Please go through the records below and return every line holding the word "black".

_Supplied material_:

________

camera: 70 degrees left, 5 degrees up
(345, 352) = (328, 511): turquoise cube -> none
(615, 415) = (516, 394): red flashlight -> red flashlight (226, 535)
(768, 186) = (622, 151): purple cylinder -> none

________

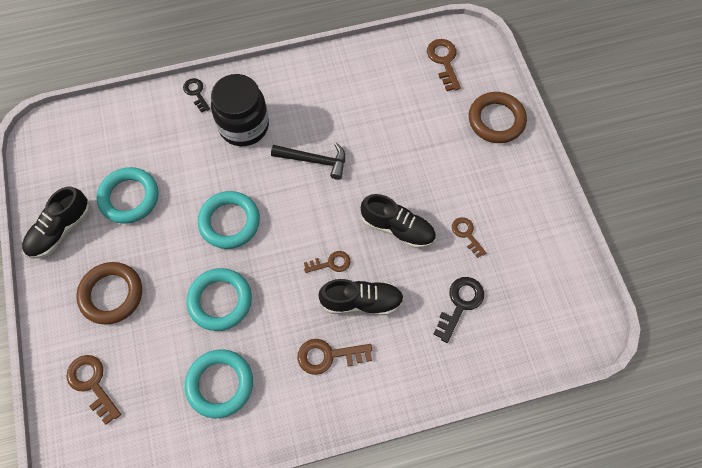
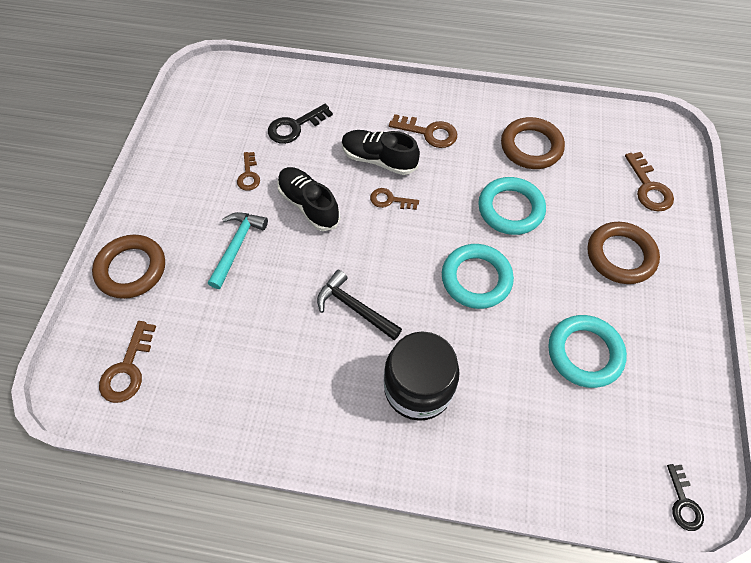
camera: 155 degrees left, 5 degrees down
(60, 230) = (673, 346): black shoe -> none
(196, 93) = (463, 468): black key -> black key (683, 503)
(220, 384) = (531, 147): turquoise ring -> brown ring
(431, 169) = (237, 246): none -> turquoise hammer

________

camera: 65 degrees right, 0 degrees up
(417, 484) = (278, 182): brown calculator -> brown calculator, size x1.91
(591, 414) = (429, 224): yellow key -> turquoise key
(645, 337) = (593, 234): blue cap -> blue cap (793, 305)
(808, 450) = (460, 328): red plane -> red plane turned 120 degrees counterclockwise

________

_Completed task_:
(60, 230) = (673, 346): black shoe -> none
(196, 93) = (463, 468): black key -> black key (683, 503)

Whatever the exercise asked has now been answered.